= Problem to solve =
Here the job is to transcribe the data verbatim while leaving each picture out.
Start of Listed entries
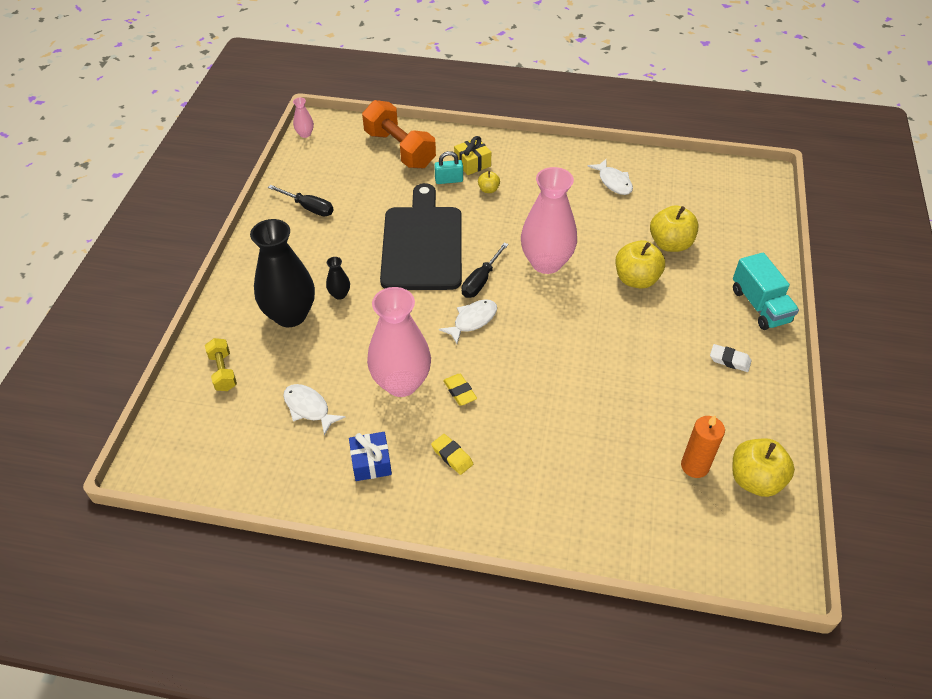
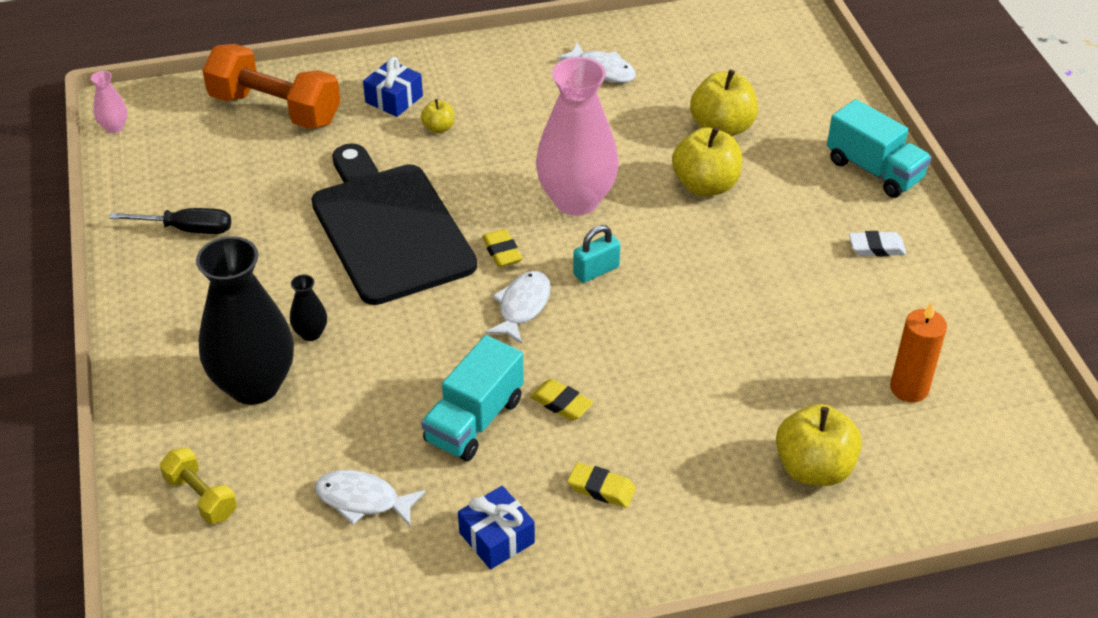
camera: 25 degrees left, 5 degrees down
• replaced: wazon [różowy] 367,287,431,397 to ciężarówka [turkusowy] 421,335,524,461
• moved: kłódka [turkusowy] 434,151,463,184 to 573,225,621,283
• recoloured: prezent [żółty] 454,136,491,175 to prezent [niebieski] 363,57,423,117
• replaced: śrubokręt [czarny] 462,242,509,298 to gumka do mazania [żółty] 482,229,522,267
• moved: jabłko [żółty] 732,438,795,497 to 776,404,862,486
End of Listed entries
= Final answer =
camera: 25 degrees left, 5 degrees down
• replaced: wazon [różowy] 367,287,431,397 to ciężarówka [turkusowy] 421,335,524,461
• moved: kłódka [turkusowy] 434,151,463,184 to 573,225,621,283
• recoloured: prezent [żółty] 454,136,491,175 to prezent [niebieski] 363,57,423,117
• replaced: śrubokręt [czarny] 462,242,509,298 to gumka do mazania [żółty] 482,229,522,267
• moved: jabłko [żółty] 732,438,795,497 to 776,404,862,486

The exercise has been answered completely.